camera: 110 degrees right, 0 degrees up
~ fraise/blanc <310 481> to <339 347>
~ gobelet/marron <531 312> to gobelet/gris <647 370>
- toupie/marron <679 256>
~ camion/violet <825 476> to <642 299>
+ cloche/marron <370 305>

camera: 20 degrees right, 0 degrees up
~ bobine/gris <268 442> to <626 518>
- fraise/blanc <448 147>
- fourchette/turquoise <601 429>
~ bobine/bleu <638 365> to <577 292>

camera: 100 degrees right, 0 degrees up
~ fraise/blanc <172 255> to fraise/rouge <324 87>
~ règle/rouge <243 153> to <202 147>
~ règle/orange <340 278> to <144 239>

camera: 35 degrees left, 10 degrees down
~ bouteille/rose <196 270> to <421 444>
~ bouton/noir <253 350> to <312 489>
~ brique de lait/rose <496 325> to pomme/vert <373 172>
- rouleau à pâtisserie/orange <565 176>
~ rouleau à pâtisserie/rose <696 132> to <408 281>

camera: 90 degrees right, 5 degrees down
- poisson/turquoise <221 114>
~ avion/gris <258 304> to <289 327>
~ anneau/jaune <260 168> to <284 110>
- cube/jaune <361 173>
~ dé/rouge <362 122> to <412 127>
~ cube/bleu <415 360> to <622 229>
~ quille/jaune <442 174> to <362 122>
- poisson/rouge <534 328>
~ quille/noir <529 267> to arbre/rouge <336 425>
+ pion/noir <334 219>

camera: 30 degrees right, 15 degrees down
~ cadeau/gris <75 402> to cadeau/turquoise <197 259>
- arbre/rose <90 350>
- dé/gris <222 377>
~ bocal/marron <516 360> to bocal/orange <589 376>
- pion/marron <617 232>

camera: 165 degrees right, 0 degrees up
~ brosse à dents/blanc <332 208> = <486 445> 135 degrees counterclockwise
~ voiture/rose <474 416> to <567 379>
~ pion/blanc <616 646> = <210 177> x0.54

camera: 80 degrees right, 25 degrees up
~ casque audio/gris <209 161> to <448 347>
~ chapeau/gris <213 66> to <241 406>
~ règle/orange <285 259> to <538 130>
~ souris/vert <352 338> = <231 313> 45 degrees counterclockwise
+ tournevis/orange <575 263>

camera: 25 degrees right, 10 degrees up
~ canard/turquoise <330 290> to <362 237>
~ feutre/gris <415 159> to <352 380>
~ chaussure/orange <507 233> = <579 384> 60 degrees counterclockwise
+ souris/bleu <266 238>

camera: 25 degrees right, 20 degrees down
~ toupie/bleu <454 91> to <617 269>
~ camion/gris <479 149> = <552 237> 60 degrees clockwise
********************
Beginning at the line with "gobelet/gris <647 370>" and stopping after the line with "to <642 299>", please write out every line of the data above exactly and nothing else.

PROBLEM SOLUTION —
~ gobelet/marron <531 312> to gobelet/gris <647 370>
- toupie/marron <679 256>
~ camion/violet <825 476> to <642 299>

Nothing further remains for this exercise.